Problem description.
Check every line of the records below for the string "degrees" and copy the ones that have it.
══ Given entries
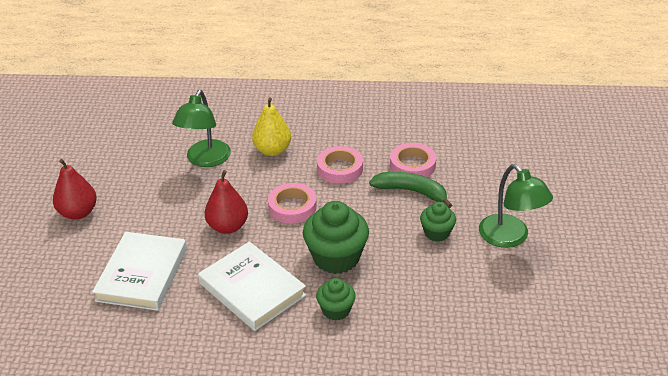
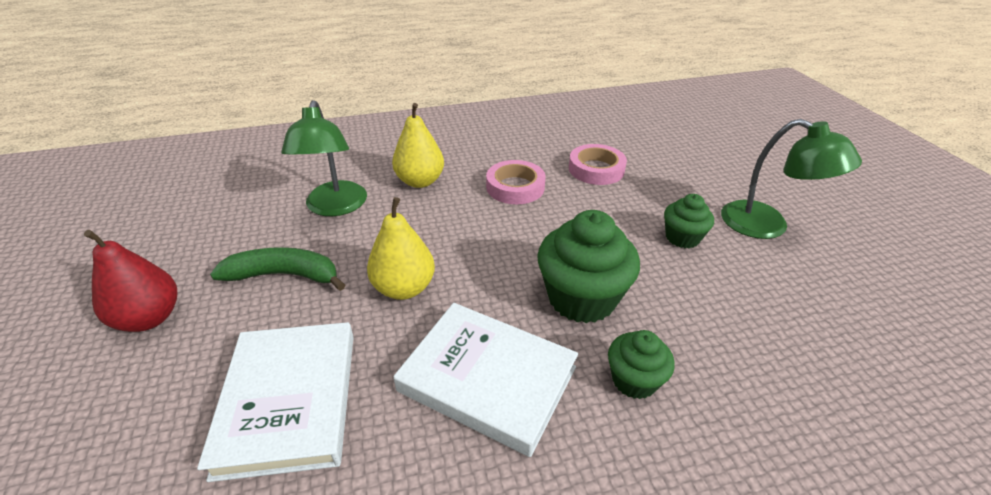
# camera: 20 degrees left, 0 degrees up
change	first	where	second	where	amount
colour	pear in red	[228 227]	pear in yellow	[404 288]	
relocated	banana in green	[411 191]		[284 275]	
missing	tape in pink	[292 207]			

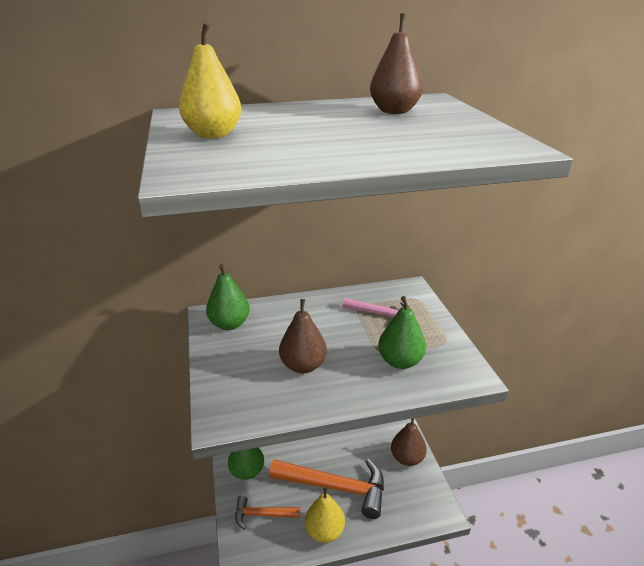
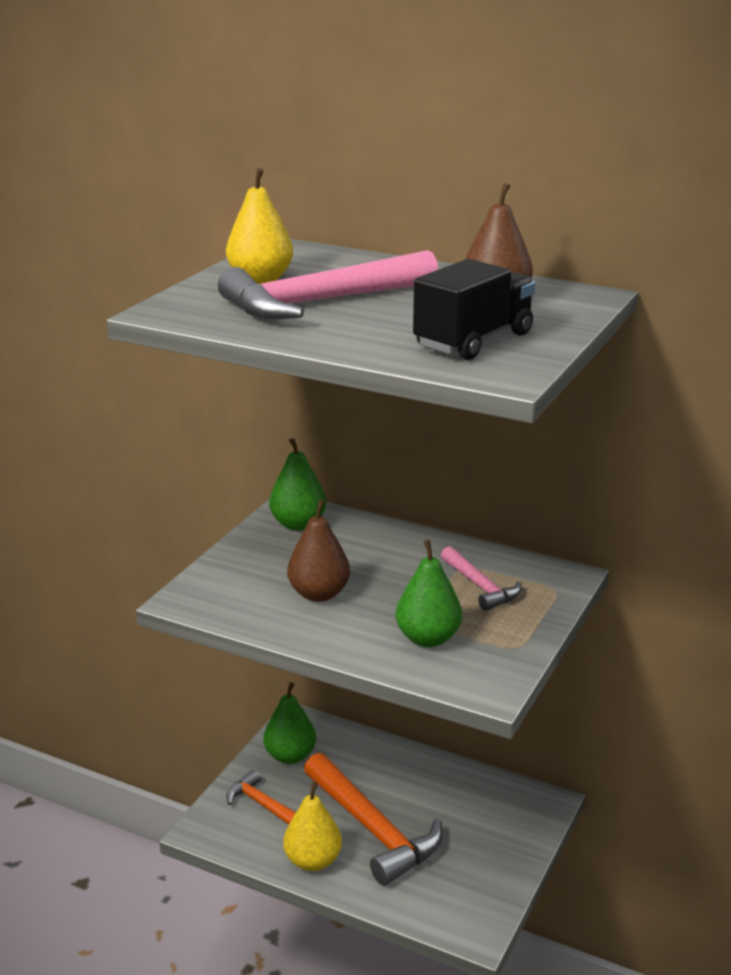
# camera: 40 degrees right, 5 degrees down
change	first	where	second	where	amount
missing	pear in brown	[407 458]			
appeared			hammer in pink	[321 302]	
appeared			truck in black	[473 340]	

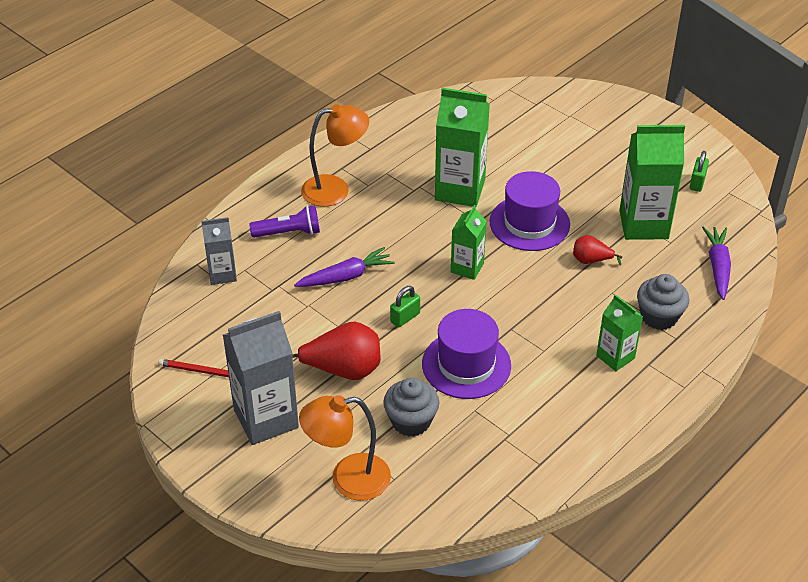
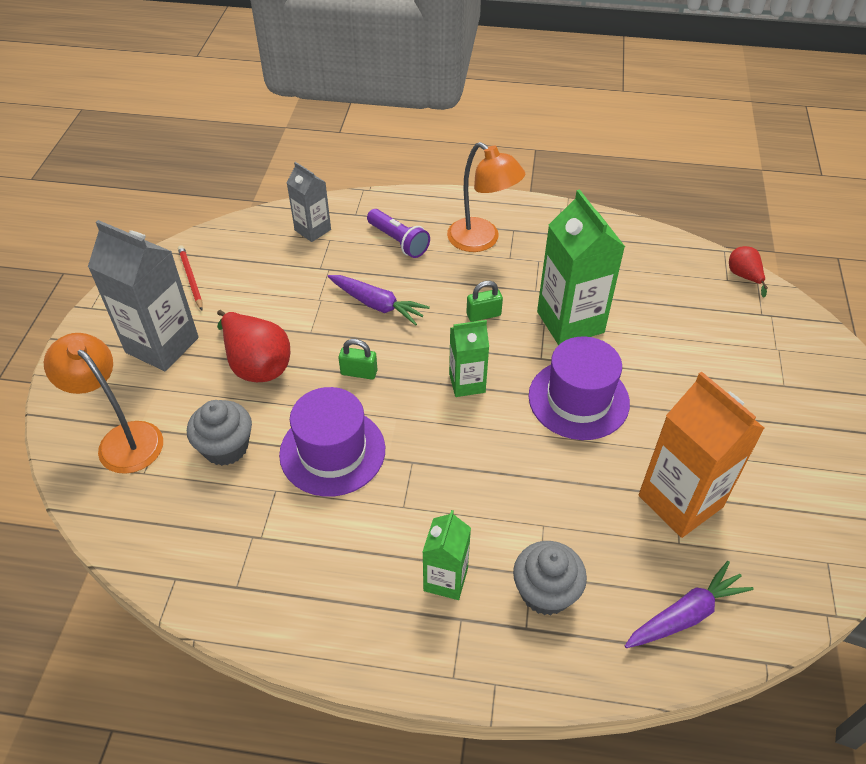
# camera: 55 degrees right, 5 degrees up
change	first	where	second	where	amount
colour	carton in green	[643 224]	carton in orange	[680 501]	
relocated	padlock in green	[697 183]		[483 315]	
relocated	pear in red	[591 260]		[743 276]	

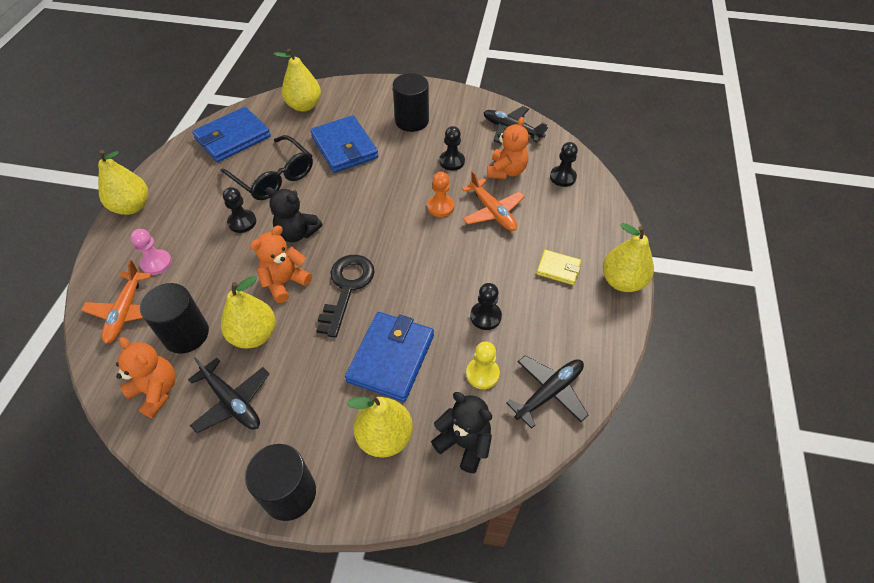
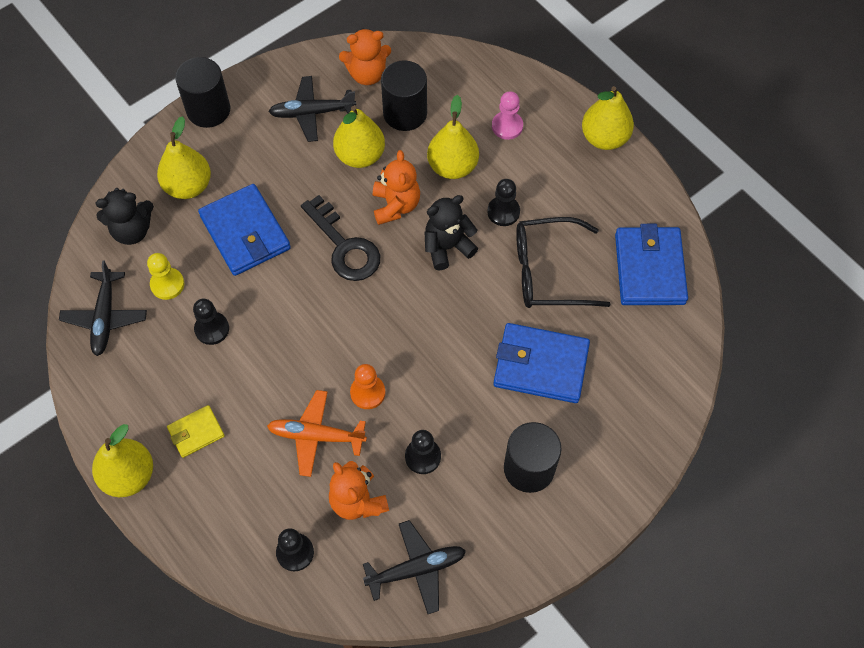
# camera: 130 degrees right, 10 degrees up
change	first	where	second	where	amount
relocated	pear in yellow	[304 106]		[452 166]	
missing	plane in orange	[126 311]			

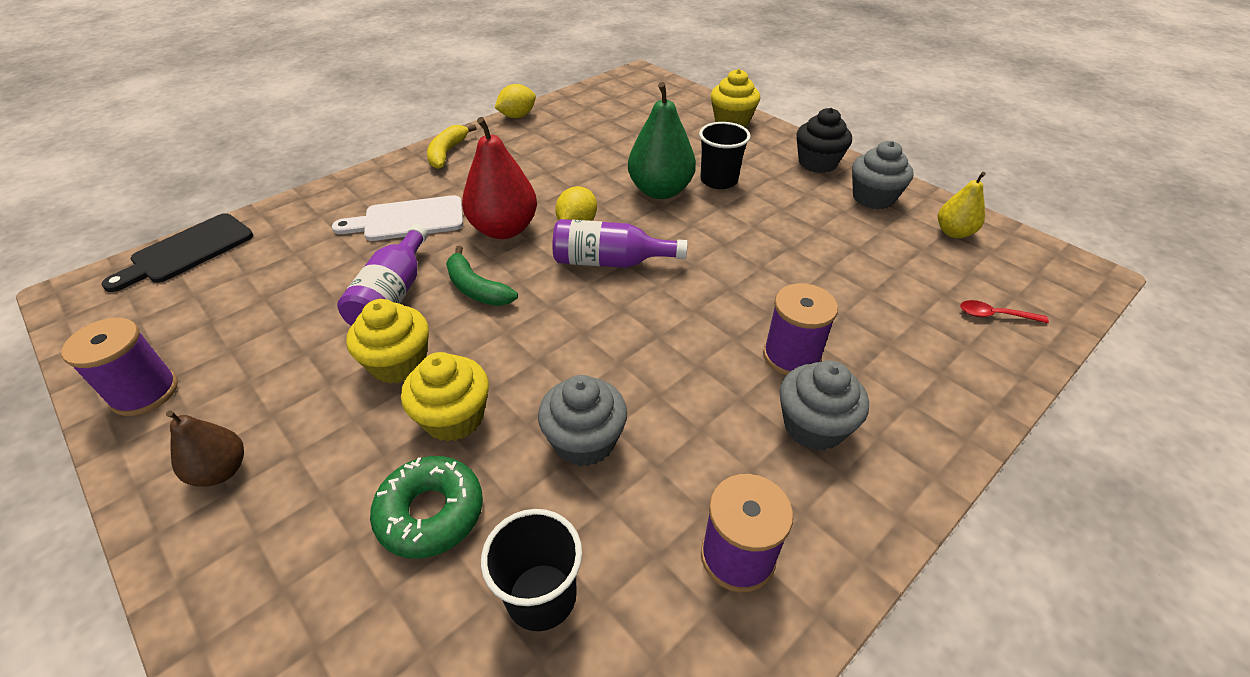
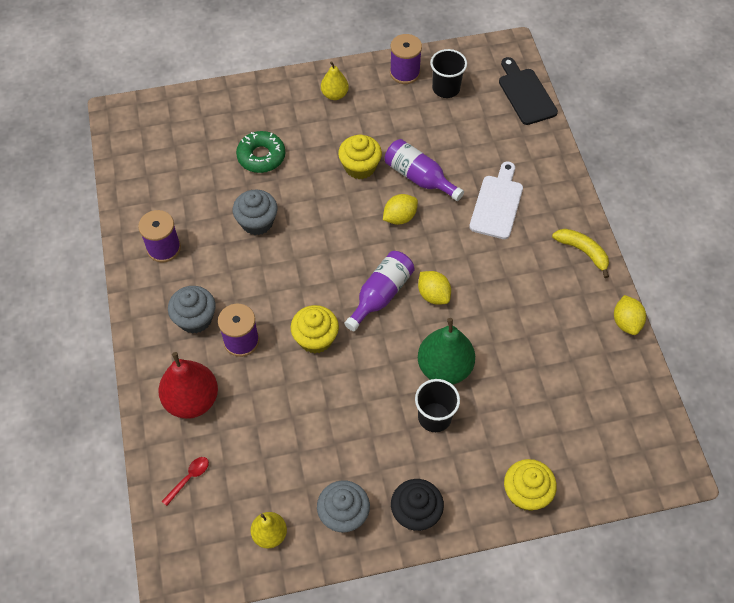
# camera: 120 degrees right, 15 degrees up
change	first	where	second	where	amount
relocated	pear in red	[504 229]		[192 400]	
exchanged	banana in green	[476 288]	lemon in yellow	[399 217]	
relocated	cupcake in yellow	[454 417]		[315 338]	
colour	pear in brown	[221 471]	pear in yellow	[334 94]	
relocated	cup in black	[541 596]		[446 88]	

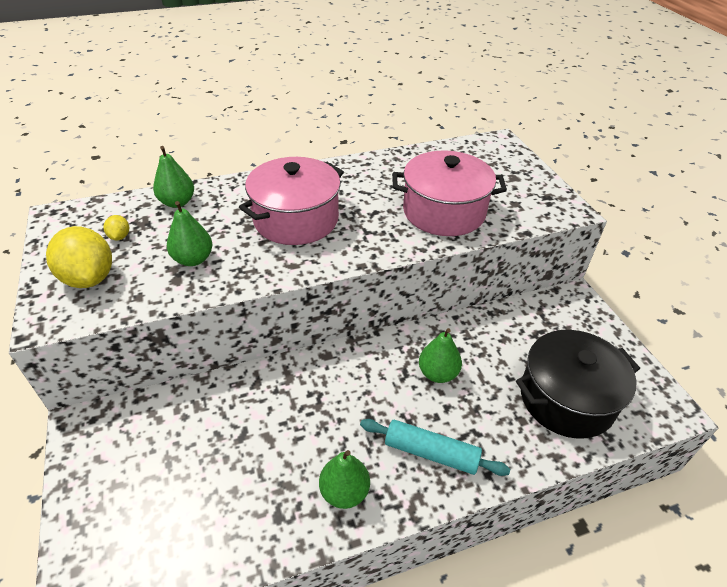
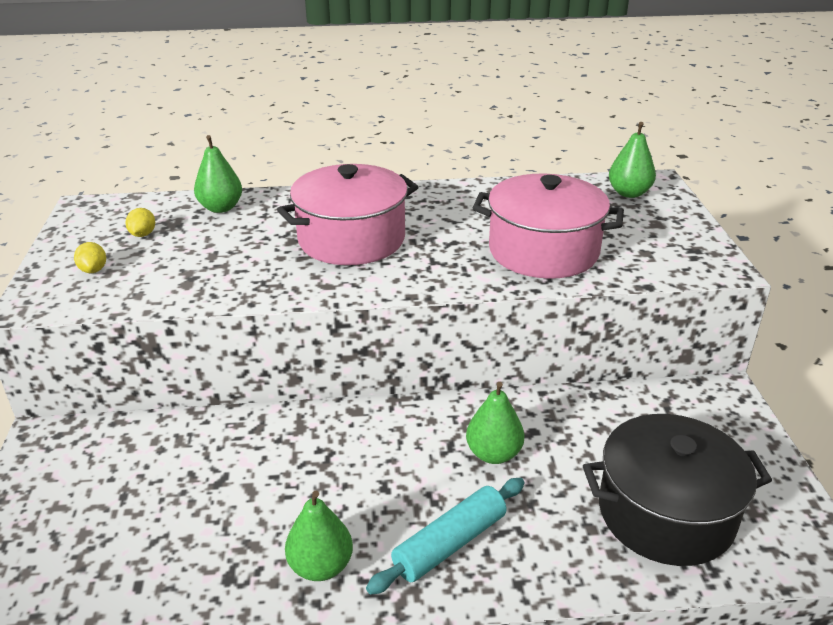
# camera: 15 degrees right, 10 degrees down
change	first	where	second	where	amount
relocated	pear in green	[193 259]		[629 193]	
size	lemon in yellow	[89 278]		[93 270]	x0.45
spun	rolling pin in turquoise	[431 453]		[450 544]	75 degrees counterclockwise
════
Result for this exercise.
# camera: 20 degrees left, 0 degrees up
# camera: 40 degrees right, 5 degrees down
# camera: 55 degrees right, 5 degrees up
# camera: 130 degrees right, 10 degrees up
# camera: 120 degrees right, 15 degrees up
# camera: 15 degrees right, 10 degrees down
spun	rolling pin in turquoise	[431 453]		[450 544]	75 degrees counterclockwise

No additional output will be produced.